EXERCISE REQUIREMENTS |
Report every line from the material that contains the word "arrow".

MATERIALS PROVIDED |
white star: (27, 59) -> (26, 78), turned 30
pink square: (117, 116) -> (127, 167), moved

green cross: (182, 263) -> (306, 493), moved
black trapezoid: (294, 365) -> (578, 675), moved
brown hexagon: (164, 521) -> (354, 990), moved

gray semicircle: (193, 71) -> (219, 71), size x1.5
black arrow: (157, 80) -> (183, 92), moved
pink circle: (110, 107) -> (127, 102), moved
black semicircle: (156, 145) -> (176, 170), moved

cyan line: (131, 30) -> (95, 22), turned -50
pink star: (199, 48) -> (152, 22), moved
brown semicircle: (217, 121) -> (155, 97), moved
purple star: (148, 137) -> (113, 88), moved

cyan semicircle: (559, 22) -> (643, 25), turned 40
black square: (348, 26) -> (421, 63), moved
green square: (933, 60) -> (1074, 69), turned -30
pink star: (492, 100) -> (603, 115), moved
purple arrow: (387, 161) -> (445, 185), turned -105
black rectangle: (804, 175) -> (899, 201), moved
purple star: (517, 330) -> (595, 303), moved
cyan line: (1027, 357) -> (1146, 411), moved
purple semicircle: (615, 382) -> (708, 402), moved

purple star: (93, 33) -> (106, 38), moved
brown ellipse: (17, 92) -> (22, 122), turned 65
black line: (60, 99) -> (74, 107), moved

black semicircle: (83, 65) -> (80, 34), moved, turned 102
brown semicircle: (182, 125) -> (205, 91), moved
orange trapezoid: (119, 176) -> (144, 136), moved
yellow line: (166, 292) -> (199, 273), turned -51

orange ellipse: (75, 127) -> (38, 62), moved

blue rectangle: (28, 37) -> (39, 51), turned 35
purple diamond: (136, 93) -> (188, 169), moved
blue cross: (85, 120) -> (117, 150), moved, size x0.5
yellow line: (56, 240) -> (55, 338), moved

YOUR RESPONSE |
black arrow: (157, 80) -> (183, 92), moved
purple arrow: (387, 161) -> (445, 185), turned -105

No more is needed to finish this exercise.